■ **Aim of the exercise**:
Copy the entries verbatim, starting at the first line and ending at the line that contains "road 3 (track): [(216,140),(79,0)]". Include both of those lines.

Data excerpts
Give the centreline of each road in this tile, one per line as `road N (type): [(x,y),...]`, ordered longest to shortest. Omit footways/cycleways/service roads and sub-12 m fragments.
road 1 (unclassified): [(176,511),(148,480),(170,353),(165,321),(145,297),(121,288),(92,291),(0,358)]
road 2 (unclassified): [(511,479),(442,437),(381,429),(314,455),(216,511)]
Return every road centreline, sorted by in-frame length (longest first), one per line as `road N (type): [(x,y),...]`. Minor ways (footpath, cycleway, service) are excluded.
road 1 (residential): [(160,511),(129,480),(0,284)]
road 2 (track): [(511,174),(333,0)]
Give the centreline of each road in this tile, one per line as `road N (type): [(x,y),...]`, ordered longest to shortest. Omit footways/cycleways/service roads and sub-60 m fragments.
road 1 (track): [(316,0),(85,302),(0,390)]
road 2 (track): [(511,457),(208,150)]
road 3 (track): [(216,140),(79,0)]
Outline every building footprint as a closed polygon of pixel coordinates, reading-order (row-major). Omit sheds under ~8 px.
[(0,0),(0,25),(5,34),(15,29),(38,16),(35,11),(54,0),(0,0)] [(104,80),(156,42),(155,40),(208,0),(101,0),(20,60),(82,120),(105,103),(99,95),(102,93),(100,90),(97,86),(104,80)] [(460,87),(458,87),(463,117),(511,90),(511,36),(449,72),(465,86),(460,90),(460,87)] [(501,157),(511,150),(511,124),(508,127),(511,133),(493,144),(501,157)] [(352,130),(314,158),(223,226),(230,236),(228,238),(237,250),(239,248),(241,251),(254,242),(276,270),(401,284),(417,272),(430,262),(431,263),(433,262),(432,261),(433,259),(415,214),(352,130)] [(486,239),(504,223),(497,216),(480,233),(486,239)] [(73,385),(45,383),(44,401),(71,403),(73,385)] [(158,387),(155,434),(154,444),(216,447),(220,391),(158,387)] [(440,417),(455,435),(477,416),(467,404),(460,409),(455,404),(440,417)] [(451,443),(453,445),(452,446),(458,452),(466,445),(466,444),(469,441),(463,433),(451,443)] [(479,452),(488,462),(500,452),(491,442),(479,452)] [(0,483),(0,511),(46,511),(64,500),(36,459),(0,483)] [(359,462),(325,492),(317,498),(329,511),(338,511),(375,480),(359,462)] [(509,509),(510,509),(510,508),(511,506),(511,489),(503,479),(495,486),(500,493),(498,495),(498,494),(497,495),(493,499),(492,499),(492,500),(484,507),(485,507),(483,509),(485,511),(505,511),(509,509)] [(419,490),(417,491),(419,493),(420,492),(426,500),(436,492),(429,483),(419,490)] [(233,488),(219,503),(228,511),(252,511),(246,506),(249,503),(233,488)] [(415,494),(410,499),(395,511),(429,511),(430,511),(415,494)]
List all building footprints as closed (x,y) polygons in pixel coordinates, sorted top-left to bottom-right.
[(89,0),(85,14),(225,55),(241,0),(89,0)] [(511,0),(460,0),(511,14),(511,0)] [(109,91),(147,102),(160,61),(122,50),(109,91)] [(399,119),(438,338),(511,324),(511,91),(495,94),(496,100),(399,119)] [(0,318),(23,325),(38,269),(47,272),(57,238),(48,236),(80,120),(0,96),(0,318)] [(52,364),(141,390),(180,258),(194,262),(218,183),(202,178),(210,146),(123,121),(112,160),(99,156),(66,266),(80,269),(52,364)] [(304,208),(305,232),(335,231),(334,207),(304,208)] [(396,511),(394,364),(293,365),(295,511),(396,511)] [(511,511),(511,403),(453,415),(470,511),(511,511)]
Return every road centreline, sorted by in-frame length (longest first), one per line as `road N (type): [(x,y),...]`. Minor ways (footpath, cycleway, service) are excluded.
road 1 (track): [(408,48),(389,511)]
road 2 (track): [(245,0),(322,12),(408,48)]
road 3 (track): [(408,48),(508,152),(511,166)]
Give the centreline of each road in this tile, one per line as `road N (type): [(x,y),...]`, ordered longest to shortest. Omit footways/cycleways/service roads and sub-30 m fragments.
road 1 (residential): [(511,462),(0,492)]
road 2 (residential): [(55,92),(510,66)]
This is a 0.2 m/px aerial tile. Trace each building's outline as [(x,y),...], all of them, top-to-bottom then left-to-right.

■ **Response**:
Give the centreline of each road in this tile, one per line as `road N (type): [(x,y),...]`, ordered longest to shortest. Omit footways/cycleways/service roads and sub-12 m fragments.
road 1 (unclassified): [(176,511),(148,480),(170,353),(165,321),(145,297),(121,288),(92,291),(0,358)]
road 2 (unclassified): [(511,479),(442,437),(381,429),(314,455),(216,511)]
Return every road centreline, sorted by in-frame length (longest first), one per line as `road N (type): [(x,y),...]`. Minor ways (footpath, cycleway, service) are excluded.
road 1 (residential): [(160,511),(129,480),(0,284)]
road 2 (track): [(511,174),(333,0)]
Give the centreline of each road in this tile, one per line as `road N (type): [(x,y),...]`, ordered longest to shortest. Omit footways/cycleways/service roads and sub-60 m fragments.
road 1 (track): [(316,0),(85,302),(0,390)]
road 2 (track): [(511,457),(208,150)]
road 3 (track): [(216,140),(79,0)]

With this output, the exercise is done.